_TASK TO CARRY OUT:_ Counting only lines below that contain the string "minus", give the total as a single number.

_GIVEN DATA:_

_____

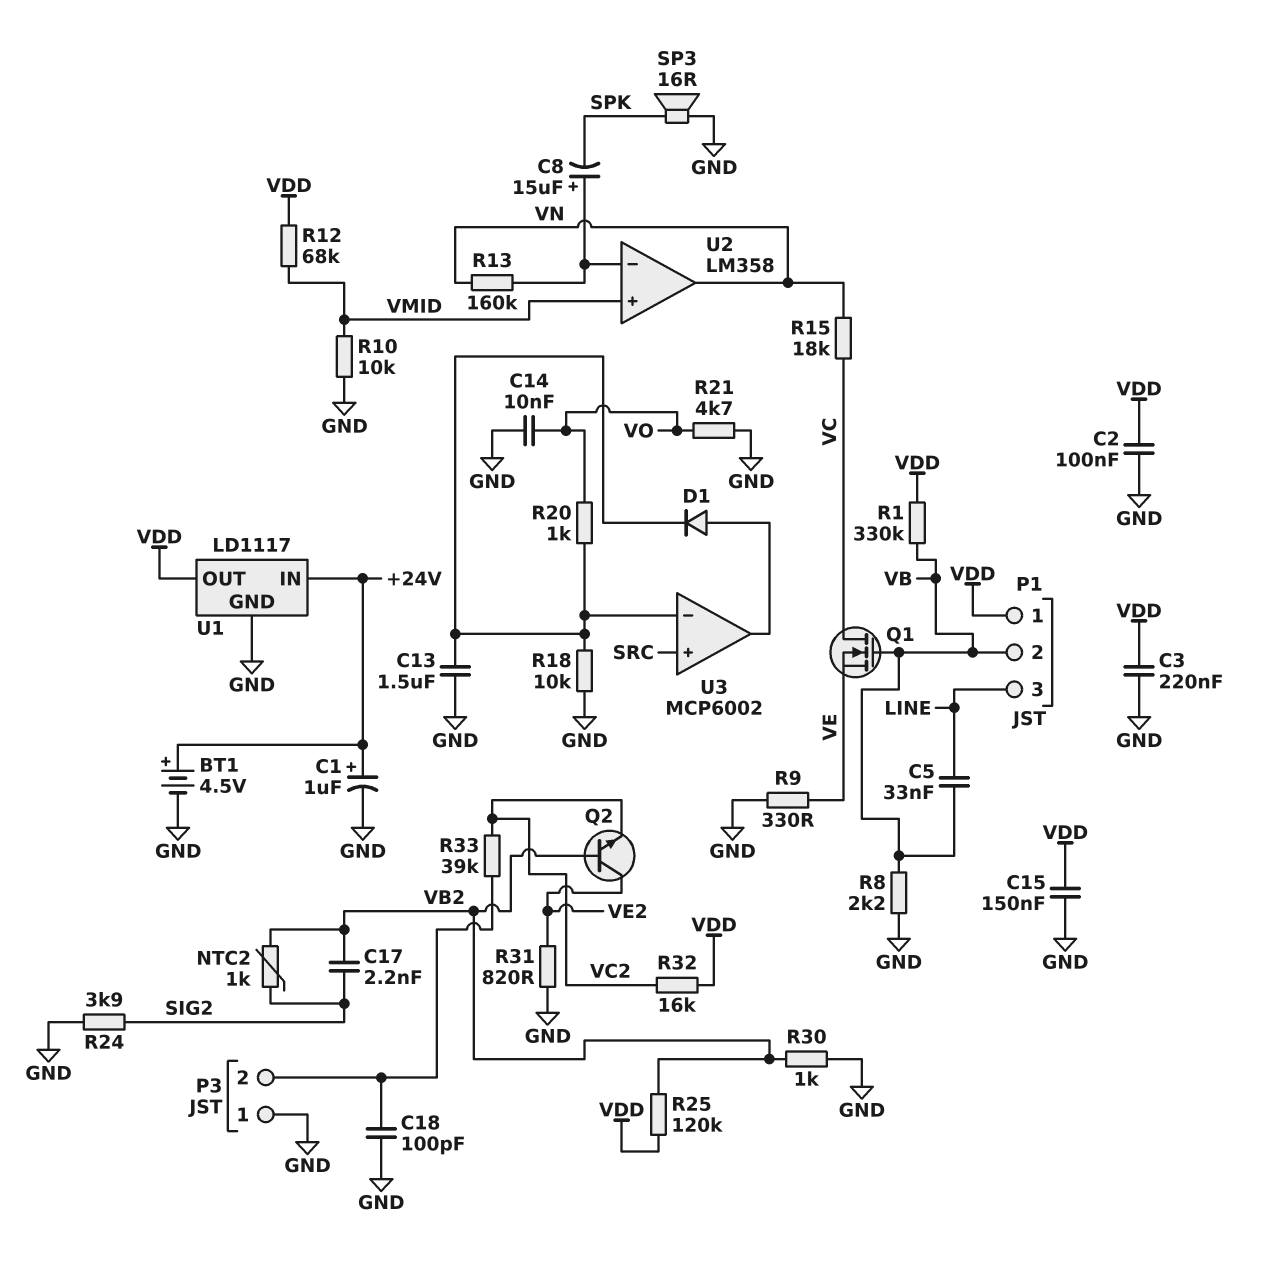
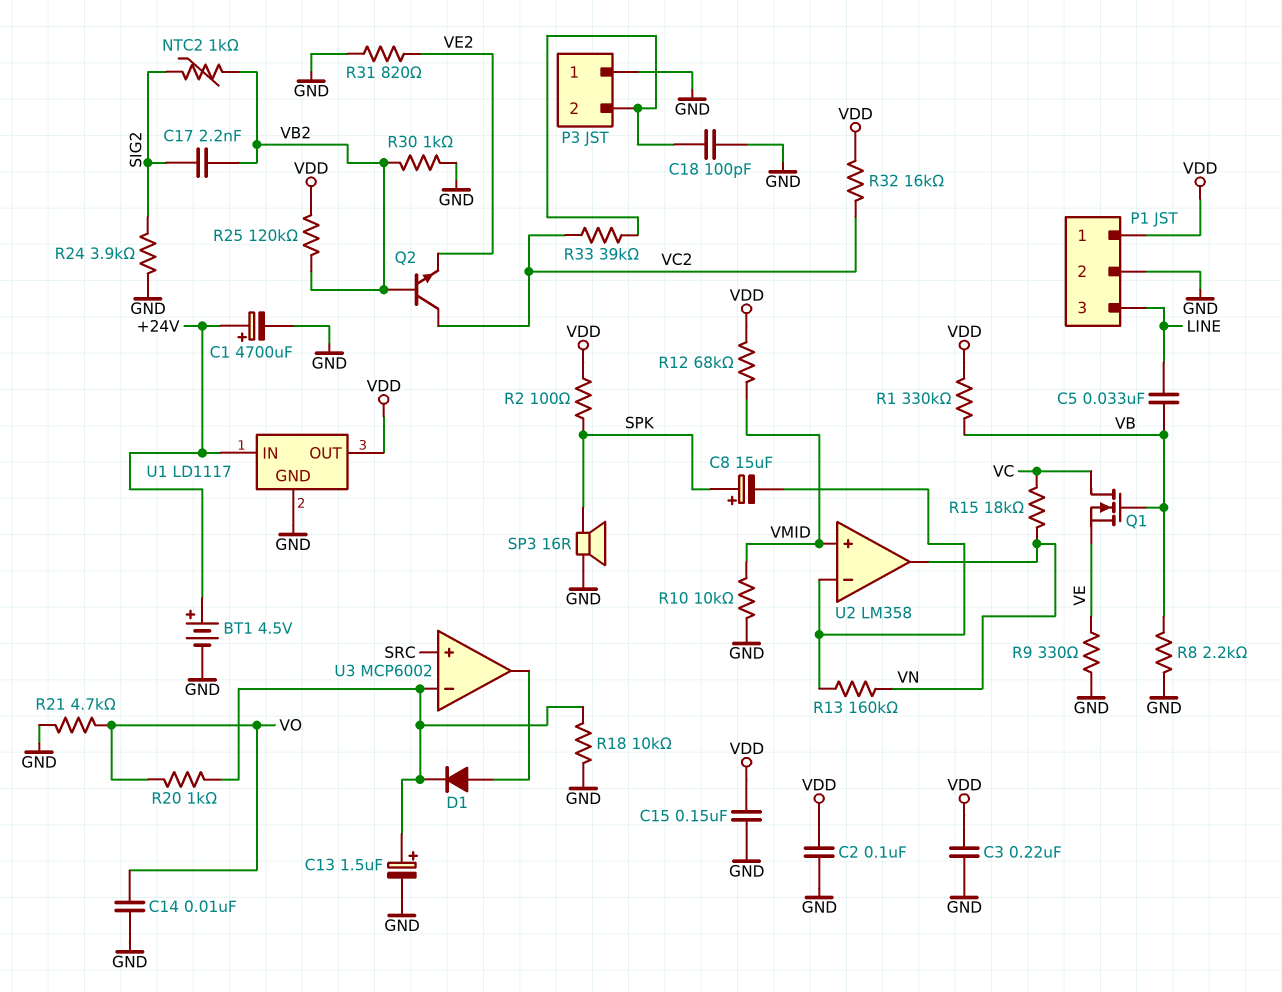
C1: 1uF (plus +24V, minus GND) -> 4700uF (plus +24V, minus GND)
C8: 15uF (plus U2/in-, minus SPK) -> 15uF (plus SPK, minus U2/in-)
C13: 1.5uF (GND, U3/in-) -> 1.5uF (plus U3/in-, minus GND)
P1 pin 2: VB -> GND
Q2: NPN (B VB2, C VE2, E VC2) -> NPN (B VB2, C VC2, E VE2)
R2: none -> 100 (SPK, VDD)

_____

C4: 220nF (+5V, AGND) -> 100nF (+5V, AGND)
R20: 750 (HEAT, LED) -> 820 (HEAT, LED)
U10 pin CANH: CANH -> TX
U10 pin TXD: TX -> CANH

_____

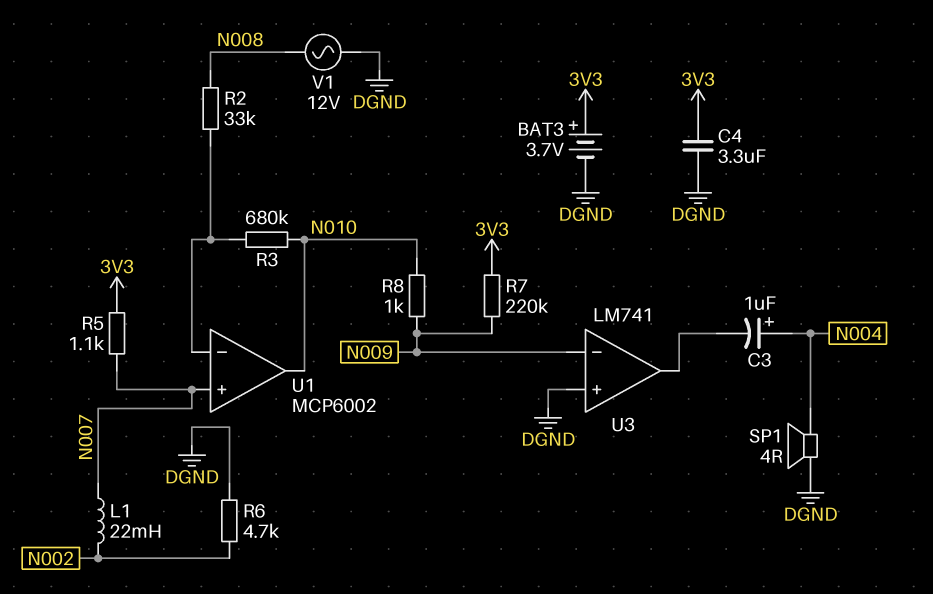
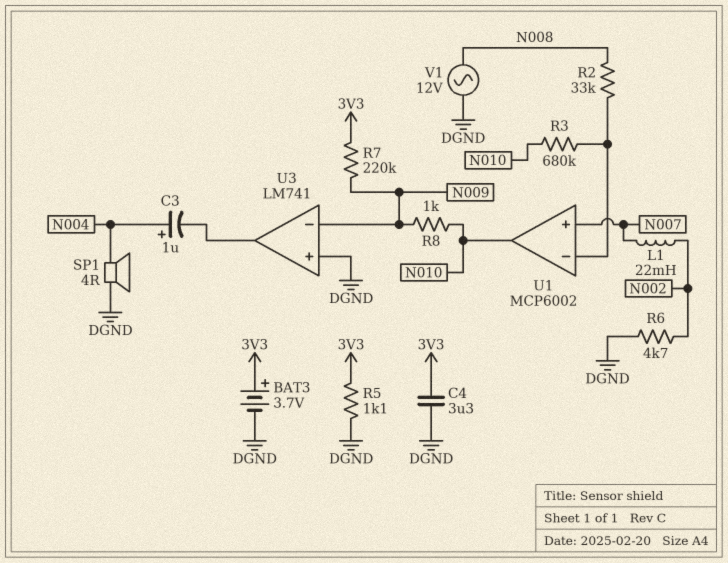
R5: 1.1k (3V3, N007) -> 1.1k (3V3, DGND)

_____

_OUTPUT OF THE EXERCISE:_ 3